• **AVAILABLE DATA**
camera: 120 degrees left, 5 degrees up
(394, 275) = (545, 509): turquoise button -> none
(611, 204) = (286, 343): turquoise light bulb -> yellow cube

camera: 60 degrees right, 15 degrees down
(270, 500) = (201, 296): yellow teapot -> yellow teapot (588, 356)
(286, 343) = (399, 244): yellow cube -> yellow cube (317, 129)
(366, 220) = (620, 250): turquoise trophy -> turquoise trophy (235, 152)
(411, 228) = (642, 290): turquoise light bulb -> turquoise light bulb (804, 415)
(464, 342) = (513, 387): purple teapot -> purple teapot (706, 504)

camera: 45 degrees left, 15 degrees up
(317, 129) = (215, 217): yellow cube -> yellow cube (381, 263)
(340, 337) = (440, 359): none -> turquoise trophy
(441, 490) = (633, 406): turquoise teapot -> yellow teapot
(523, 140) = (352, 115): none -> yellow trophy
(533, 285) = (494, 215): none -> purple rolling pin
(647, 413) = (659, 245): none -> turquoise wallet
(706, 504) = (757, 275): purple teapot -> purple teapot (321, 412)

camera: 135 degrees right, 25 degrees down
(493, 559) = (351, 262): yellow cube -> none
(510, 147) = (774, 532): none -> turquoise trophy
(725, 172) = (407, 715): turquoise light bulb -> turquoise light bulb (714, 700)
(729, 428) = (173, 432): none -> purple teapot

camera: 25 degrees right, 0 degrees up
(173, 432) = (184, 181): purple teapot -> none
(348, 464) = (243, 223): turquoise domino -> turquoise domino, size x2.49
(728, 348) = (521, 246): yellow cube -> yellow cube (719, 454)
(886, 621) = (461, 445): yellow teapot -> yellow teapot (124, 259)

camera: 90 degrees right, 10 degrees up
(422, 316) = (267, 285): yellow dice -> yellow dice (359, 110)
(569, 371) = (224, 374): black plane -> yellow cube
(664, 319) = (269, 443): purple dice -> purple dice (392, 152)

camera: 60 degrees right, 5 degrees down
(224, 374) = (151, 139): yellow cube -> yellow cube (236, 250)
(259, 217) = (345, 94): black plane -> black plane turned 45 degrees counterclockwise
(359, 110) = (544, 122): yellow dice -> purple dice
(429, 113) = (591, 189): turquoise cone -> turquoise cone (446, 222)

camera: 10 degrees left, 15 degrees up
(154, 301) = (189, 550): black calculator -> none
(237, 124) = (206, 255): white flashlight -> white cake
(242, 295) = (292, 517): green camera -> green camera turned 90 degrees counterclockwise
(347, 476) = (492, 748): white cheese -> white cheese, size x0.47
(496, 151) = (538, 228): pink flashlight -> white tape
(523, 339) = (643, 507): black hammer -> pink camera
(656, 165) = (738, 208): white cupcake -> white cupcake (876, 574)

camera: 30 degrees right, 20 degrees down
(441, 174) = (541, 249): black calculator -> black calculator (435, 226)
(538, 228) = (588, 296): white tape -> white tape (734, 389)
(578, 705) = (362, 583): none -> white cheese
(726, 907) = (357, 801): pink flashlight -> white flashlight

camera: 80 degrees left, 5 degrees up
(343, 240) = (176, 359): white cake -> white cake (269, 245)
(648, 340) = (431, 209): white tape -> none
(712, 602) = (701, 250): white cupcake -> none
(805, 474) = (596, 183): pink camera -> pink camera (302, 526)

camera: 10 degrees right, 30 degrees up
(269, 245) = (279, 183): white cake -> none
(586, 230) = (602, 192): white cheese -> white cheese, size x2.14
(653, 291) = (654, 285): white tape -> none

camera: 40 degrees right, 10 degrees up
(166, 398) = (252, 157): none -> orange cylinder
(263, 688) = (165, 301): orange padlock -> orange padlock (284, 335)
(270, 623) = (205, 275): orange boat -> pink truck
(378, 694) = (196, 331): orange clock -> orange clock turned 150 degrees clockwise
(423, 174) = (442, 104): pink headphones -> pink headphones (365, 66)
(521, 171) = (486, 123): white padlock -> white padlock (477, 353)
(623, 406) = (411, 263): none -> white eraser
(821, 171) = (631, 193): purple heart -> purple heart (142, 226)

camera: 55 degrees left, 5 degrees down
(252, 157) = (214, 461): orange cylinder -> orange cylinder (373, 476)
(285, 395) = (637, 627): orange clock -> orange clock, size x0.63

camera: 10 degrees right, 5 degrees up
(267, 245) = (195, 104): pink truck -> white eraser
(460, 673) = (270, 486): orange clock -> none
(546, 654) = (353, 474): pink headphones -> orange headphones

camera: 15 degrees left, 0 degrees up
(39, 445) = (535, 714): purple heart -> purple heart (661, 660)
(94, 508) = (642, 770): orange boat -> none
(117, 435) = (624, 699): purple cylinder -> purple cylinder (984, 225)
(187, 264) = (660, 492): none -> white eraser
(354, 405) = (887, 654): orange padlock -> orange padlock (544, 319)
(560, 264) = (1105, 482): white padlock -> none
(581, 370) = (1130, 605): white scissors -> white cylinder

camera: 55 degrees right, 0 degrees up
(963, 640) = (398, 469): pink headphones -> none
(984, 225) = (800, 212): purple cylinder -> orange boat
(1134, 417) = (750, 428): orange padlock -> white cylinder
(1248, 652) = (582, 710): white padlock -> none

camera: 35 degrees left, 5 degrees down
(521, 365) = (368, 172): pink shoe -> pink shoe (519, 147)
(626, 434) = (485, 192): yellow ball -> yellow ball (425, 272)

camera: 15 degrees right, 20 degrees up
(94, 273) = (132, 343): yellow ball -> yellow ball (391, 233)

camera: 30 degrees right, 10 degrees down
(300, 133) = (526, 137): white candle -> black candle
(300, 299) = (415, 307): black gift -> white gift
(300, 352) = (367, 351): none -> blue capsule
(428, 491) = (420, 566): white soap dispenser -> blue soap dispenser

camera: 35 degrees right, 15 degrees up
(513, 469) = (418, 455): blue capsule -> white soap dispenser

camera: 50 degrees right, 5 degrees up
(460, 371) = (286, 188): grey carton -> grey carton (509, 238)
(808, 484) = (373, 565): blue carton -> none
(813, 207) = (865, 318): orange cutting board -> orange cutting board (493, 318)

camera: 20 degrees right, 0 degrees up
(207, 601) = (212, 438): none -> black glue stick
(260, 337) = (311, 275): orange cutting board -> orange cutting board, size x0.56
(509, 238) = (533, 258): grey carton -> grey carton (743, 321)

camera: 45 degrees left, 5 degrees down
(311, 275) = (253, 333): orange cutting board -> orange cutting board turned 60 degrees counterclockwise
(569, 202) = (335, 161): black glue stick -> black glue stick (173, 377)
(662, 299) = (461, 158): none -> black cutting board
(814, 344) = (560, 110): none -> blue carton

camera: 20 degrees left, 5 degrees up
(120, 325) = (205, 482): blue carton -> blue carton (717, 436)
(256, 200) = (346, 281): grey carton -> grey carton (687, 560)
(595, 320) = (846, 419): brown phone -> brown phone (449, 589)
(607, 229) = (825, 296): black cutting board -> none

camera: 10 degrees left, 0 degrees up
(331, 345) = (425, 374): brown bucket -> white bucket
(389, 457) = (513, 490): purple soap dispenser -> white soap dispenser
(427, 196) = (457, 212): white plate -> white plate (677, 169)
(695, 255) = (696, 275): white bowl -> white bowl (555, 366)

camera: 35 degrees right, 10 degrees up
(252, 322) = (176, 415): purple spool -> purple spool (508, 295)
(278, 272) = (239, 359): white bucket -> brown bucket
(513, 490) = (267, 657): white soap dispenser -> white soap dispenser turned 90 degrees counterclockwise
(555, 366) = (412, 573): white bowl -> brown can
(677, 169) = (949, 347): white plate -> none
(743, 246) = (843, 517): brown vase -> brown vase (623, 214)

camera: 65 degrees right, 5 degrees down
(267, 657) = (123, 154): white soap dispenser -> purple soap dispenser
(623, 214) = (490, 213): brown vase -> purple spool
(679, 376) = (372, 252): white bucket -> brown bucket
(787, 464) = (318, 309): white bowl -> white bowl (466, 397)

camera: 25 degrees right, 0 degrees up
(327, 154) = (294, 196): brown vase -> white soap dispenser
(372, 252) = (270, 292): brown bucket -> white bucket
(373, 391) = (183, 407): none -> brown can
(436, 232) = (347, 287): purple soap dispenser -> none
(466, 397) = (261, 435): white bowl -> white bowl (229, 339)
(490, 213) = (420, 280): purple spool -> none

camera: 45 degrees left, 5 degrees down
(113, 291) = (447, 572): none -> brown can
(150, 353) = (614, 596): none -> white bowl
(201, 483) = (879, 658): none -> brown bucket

• **WHAT IS REQUIRED**
Retype word for word everything in the listing above from the line that holds "(533, 285) = (494, 215): none" down to the line that holds "camera: 10 degrees left, 15 degrees up". Keep both end lines and leave out the rest.

• **RESULT**
(533, 285) = (494, 215): none -> purple rolling pin
(647, 413) = (659, 245): none -> turquoise wallet
(706, 504) = (757, 275): purple teapot -> purple teapot (321, 412)

camera: 135 degrees right, 25 degrees down
(493, 559) = (351, 262): yellow cube -> none
(510, 147) = (774, 532): none -> turquoise trophy
(725, 172) = (407, 715): turquoise light bulb -> turquoise light bulb (714, 700)
(729, 428) = (173, 432): none -> purple teapot

camera: 25 degrees right, 0 degrees up
(173, 432) = (184, 181): purple teapot -> none
(348, 464) = (243, 223): turquoise domino -> turquoise domino, size x2.49
(728, 348) = (521, 246): yellow cube -> yellow cube (719, 454)
(886, 621) = (461, 445): yellow teapot -> yellow teapot (124, 259)

camera: 90 degrees right, 10 degrees up
(422, 316) = (267, 285): yellow dice -> yellow dice (359, 110)
(569, 371) = (224, 374): black plane -> yellow cube
(664, 319) = (269, 443): purple dice -> purple dice (392, 152)

camera: 60 degrees right, 5 degrees down
(224, 374) = (151, 139): yellow cube -> yellow cube (236, 250)
(259, 217) = (345, 94): black plane -> black plane turned 45 degrees counterclockwise
(359, 110) = (544, 122): yellow dice -> purple dice
(429, 113) = (591, 189): turquoise cone -> turquoise cone (446, 222)

camera: 10 degrees left, 15 degrees up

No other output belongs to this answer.